▶ **Required action**
Write out every record below exactly as given. Leave the pictures out.

▶ **Data to process**
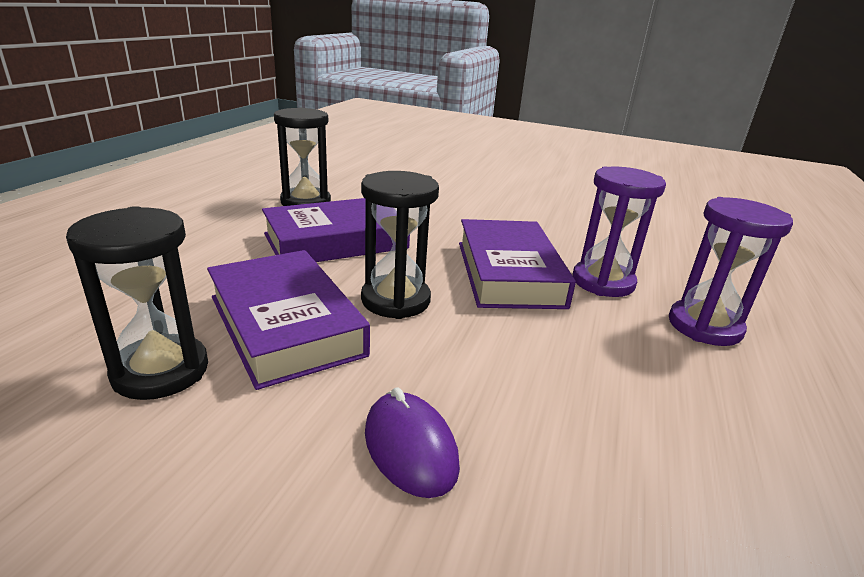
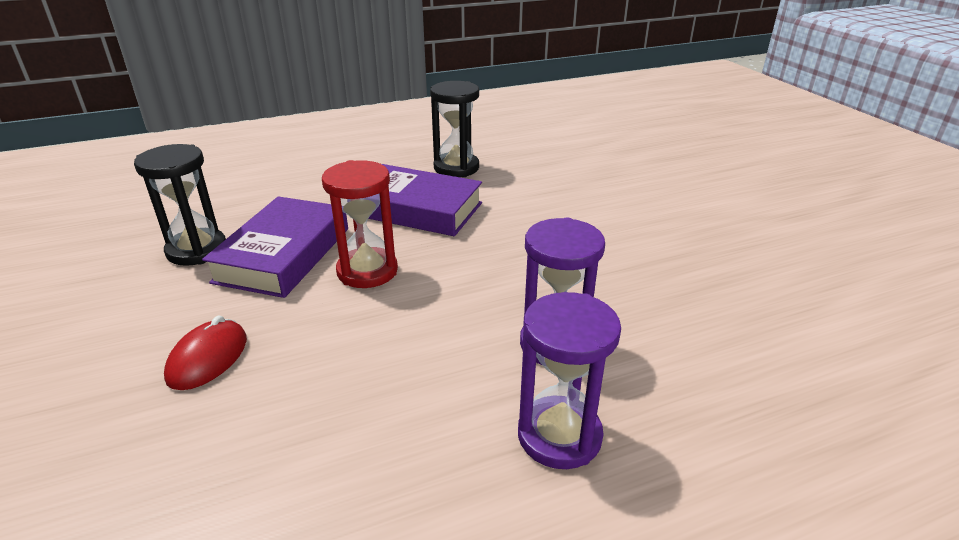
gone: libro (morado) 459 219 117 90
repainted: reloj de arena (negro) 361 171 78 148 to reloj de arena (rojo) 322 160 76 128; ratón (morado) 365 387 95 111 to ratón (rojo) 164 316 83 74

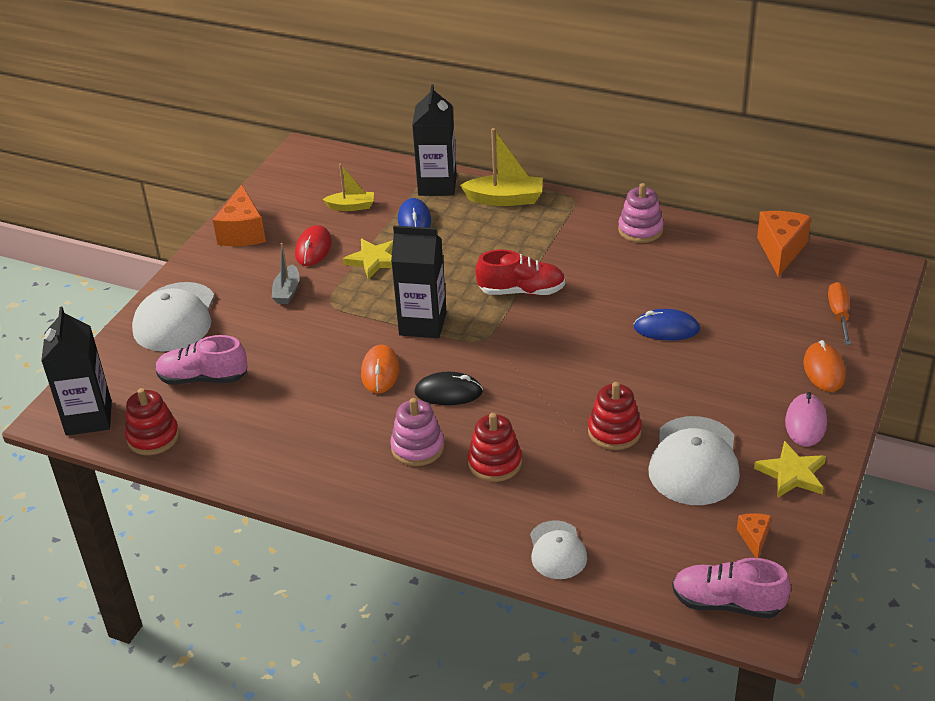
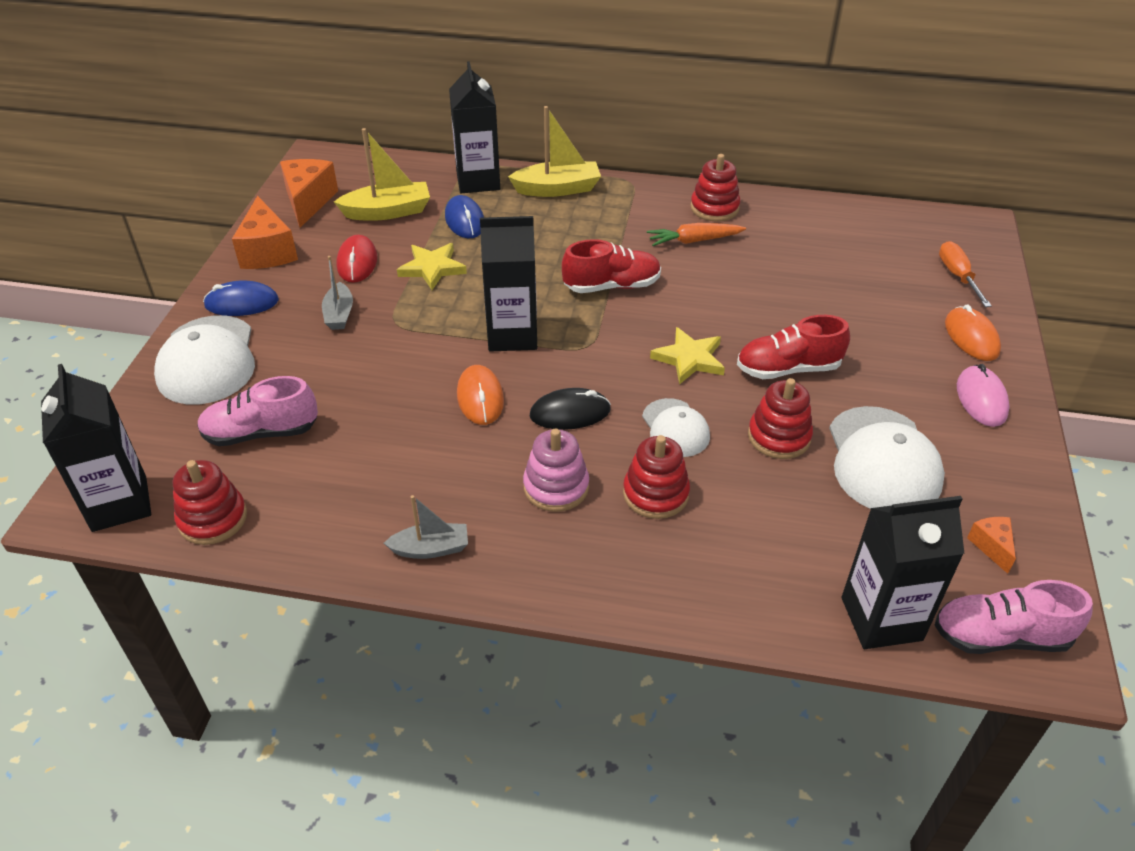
new: barco (gris) 384 495 84 64; zanahoria (naranja) 647 223 99 23; zapato (rojo) 737 315 113 64; cartón de leche (negro) 841 496 124 153
shifted: gorra (blanco) 530 520 57 59 to 642 398 68 59; ratón (azul) 634 309 66 31 to 203 281 76 35; estrella (amarillo) 754 441 72 57 to 650 327 75 58; queso (naranja) 757 211 54 66 to 280 159 58 69
repainted: juguete apilable (rosa) 618 183 46 60 to juguete apilable (rojo) 690 154 50 67
scaled: barco (amarillo) 323 164 51 47 = 334 128 96 93 x1.60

▶ **Answer for this exercise**
gone: libro (morado) 459 219 117 90
repainted: reloj de arena (negro) 361 171 78 148 to reloj de arena (rojo) 322 160 76 128; ratón (morado) 365 387 95 111 to ratón (rojo) 164 316 83 74

new: barco (gris) 384 495 84 64; zanahoria (naranja) 647 223 99 23; zapato (rojo) 737 315 113 64; cartón de leche (negro) 841 496 124 153
shifted: gorra (blanco) 530 520 57 59 to 642 398 68 59; ratón (azul) 634 309 66 31 to 203 281 76 35; estrella (amarillo) 754 441 72 57 to 650 327 75 58; queso (naranja) 757 211 54 66 to 280 159 58 69
repainted: juguete apilable (rosa) 618 183 46 60 to juguete apilable (rojo) 690 154 50 67
scaled: barco (amarillo) 323 164 51 47 = 334 128 96 93 x1.60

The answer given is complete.